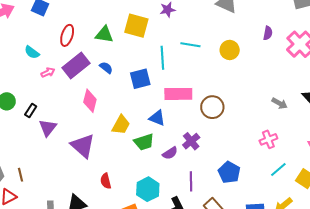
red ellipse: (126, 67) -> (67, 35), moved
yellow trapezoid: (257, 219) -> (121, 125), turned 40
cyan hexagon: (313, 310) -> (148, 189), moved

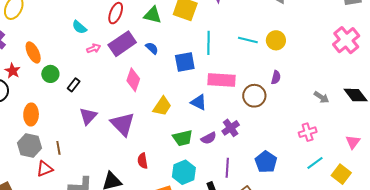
purple semicircle: (268, 33) -> (276, 77), moved
cyan line: (190, 45) -> (248, 40), moved
purple triangle: (48, 128) -> (88, 116), moved
green trapezoid: (144, 142) -> (183, 138), moved

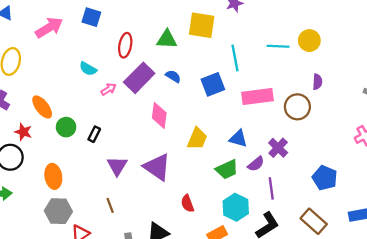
blue triangle: (199, 102) -> (238, 139), moved
brown line: (58, 148) -> (110, 205), moved
purple line: (227, 168) -> (271, 188), moved

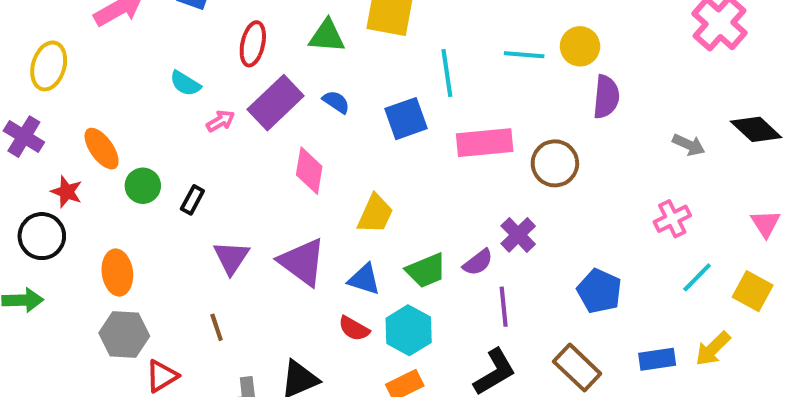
purple semicircle: (317, 82) -> (606, 97), moved, size x1.5
blue triangle: (238, 139) -> (364, 279), moved
red semicircle: (187, 203) -> (354, 329), turned -42
cyan hexagon: (236, 207) -> (409, 330), moved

▶ [Prompt]: Write out again, exactly, the lines from the one holding "blue triangle: (238, 139)" through the end of the listing, with both ends included.

▶ [Answer for the task]:
blue triangle: (238, 139) -> (364, 279), moved
red semicircle: (187, 203) -> (354, 329), turned -42
cyan hexagon: (236, 207) -> (409, 330), moved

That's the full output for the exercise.